From the first line to the last, retype the listing without any alteration.

[Exercise data — start]

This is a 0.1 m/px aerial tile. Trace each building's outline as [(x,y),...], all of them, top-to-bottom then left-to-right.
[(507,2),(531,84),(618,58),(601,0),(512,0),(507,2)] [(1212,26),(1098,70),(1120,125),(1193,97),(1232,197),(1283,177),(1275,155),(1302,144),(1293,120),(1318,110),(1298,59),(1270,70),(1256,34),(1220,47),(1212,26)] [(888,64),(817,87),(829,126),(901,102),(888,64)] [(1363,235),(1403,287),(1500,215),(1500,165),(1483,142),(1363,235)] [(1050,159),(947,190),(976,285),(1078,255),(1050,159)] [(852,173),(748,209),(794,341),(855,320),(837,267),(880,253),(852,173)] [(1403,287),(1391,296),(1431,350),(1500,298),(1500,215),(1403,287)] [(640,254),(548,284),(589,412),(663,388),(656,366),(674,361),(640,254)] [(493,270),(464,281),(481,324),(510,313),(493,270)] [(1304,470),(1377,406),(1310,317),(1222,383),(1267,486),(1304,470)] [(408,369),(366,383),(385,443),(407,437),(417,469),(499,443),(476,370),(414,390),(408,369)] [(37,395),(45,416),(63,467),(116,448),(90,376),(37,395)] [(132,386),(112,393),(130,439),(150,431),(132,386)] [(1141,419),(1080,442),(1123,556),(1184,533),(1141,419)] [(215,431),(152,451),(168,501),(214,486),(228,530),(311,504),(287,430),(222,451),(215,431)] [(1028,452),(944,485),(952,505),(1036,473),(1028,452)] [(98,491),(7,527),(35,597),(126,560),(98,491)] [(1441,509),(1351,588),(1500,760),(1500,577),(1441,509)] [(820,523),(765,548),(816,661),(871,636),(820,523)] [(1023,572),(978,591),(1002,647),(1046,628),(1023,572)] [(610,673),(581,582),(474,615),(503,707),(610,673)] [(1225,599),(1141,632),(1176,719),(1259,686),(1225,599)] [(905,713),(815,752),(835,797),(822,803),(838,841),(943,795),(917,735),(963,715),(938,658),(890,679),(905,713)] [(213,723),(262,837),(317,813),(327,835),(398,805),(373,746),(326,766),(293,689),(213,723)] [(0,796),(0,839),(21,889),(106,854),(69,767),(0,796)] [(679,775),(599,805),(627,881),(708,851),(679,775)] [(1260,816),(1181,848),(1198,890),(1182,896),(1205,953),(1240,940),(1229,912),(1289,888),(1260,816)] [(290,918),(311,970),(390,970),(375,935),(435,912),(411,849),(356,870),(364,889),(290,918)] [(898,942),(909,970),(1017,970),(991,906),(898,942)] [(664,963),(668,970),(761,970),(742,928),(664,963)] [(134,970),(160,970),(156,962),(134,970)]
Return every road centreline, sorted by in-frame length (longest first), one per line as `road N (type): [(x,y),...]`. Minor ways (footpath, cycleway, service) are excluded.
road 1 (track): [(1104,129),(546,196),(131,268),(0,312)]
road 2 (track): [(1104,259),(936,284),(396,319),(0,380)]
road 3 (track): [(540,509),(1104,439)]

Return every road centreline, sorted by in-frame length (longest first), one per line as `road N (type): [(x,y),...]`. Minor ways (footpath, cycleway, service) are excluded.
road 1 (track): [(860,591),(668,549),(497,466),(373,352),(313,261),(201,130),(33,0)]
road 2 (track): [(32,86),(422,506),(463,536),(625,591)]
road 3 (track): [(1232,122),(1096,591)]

[Exercise data — finish]

* **Exercise solution**:
This is a 0.1 m/px aerial tile. Trace each building's outline as [(x,y),...], all of them, top-to-bottom then left-to-right.
[(507,2),(531,84),(618,58),(601,0),(512,0),(507,2)] [(1212,26),(1098,70),(1120,125),(1193,97),(1232,197),(1283,177),(1275,155),(1302,144),(1293,120),(1318,110),(1298,59),(1270,70),(1256,34),(1220,47),(1212,26)] [(888,64),(817,87),(829,126),(901,102),(888,64)] [(1363,235),(1403,287),(1500,215),(1500,165),(1483,142),(1363,235)] [(1050,159),(947,190),(976,285),(1078,255),(1050,159)] [(852,173),(748,209),(794,341),(855,320),(837,267),(880,253),(852,173)] [(1403,287),(1391,296),(1431,350),(1500,298),(1500,215),(1403,287)] [(640,254),(548,284),(589,412),(663,388),(656,366),(674,361),(640,254)] [(493,270),(464,281),(481,324),(510,313),(493,270)] [(1304,470),(1377,406),(1310,317),(1222,383),(1267,486),(1304,470)] [(408,369),(366,383),(385,443),(407,437),(417,469),(499,443),(476,370),(414,390),(408,369)] [(37,395),(45,416),(63,467),(116,448),(90,376),(37,395)] [(132,386),(112,393),(130,439),(150,431),(132,386)] [(1141,419),(1080,442),(1123,556),(1184,533),(1141,419)] [(215,431),(152,451),(168,501),(214,486),(228,530),(311,504),(287,430),(222,451),(215,431)] [(1028,452),(944,485),(952,505),(1036,473),(1028,452)] [(98,491),(7,527),(35,597),(126,560),(98,491)] [(1441,509),(1351,588),(1500,760),(1500,577),(1441,509)] [(820,523),(765,548),(816,661),(871,636),(820,523)] [(1023,572),(978,591),(1002,647),(1046,628),(1023,572)] [(610,673),(581,582),(474,615),(503,707),(610,673)] [(1225,599),(1141,632),(1176,719),(1259,686),(1225,599)] [(905,713),(815,752),(835,797),(822,803),(838,841),(943,795),(917,735),(963,715),(938,658),(890,679),(905,713)] [(213,723),(262,837),(317,813),(327,835),(398,805),(373,746),(326,766),(293,689),(213,723)] [(0,796),(0,839),(21,889),(106,854),(69,767),(0,796)] [(679,775),(599,805),(627,881),(708,851),(679,775)] [(1260,816),(1181,848),(1198,890),(1182,896),(1205,953),(1240,940),(1229,912),(1289,888),(1260,816)] [(290,918),(311,970),(390,970),(375,935),(435,912),(411,849),(356,870),(364,889),(290,918)] [(898,942),(909,970),(1017,970),(991,906),(898,942)] [(664,963),(668,970),(761,970),(742,928),(664,963)] [(134,970),(160,970),(156,962),(134,970)]
Return every road centreline, sorted by in-frame length (longest first), one per line as `road N (type): [(x,y),...]`. Minor ways (footpath, cycleway, service) are excluded.
road 1 (track): [(1104,129),(546,196),(131,268),(0,312)]
road 2 (track): [(1104,259),(936,284),(396,319),(0,380)]
road 3 (track): [(540,509),(1104,439)]

Return every road centreline, sorted by in-frame length (longest first), one per line as `road N (type): [(x,y),...]`. Minor ways (footpath, cycleway, service) are excluded.
road 1 (track): [(860,591),(668,549),(497,466),(373,352),(313,261),(201,130),(33,0)]
road 2 (track): [(32,86),(422,506),(463,536),(625,591)]
road 3 (track): [(1232,122),(1096,591)]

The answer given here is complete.